**What you will do:** Write out every line below again exactly as it stands, skipping each image.

**Dataset records:**
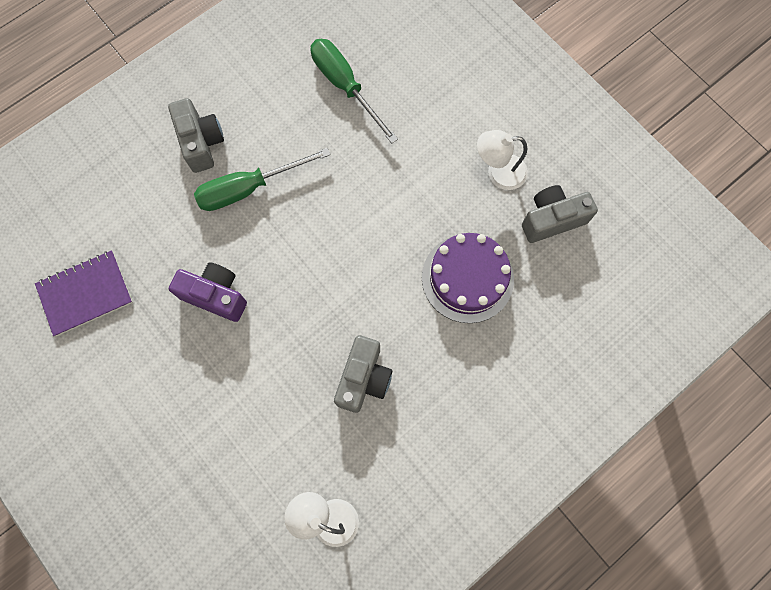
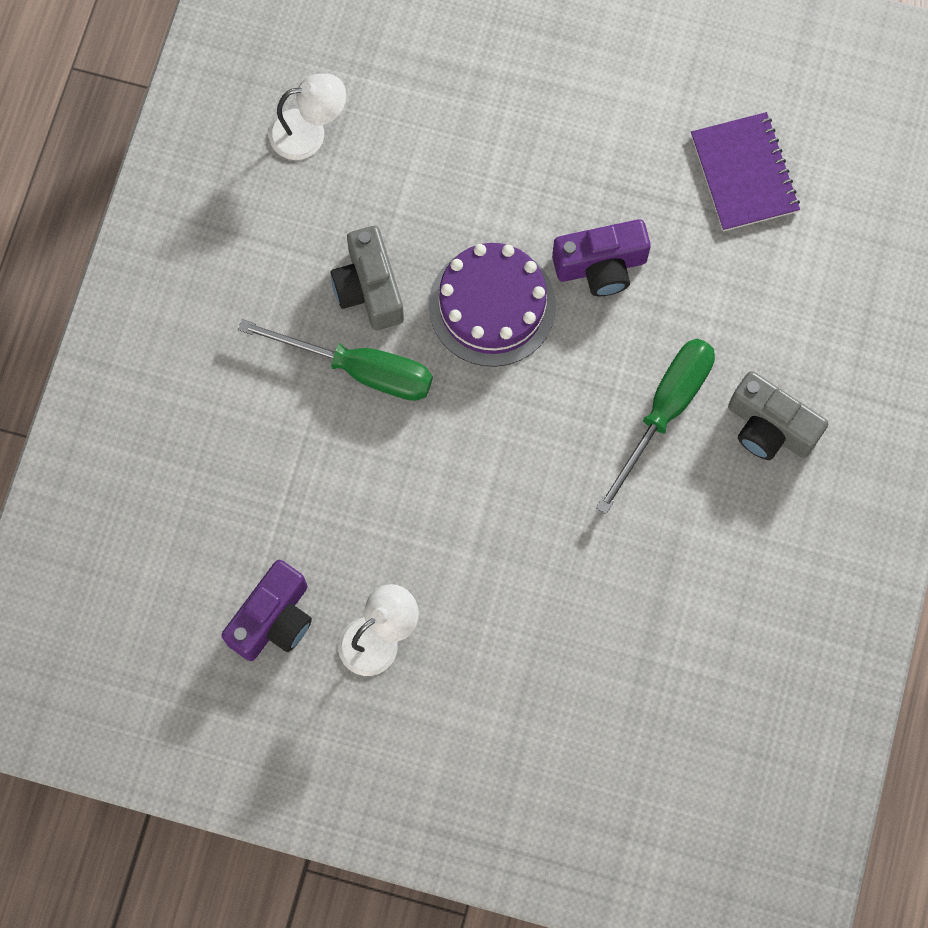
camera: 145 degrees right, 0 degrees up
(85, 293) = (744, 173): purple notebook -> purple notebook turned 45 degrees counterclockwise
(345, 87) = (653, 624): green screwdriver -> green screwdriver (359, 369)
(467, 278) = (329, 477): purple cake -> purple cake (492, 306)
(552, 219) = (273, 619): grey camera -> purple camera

**Solution to this problem:**
camera: 145 degrees right, 0 degrees up
(85, 293) = (744, 173): purple notebook -> purple notebook turned 45 degrees counterclockwise
(345, 87) = (653, 624): green screwdriver -> green screwdriver (359, 369)
(467, 278) = (329, 477): purple cake -> purple cake (492, 306)
(552, 219) = (273, 619): grey camera -> purple camera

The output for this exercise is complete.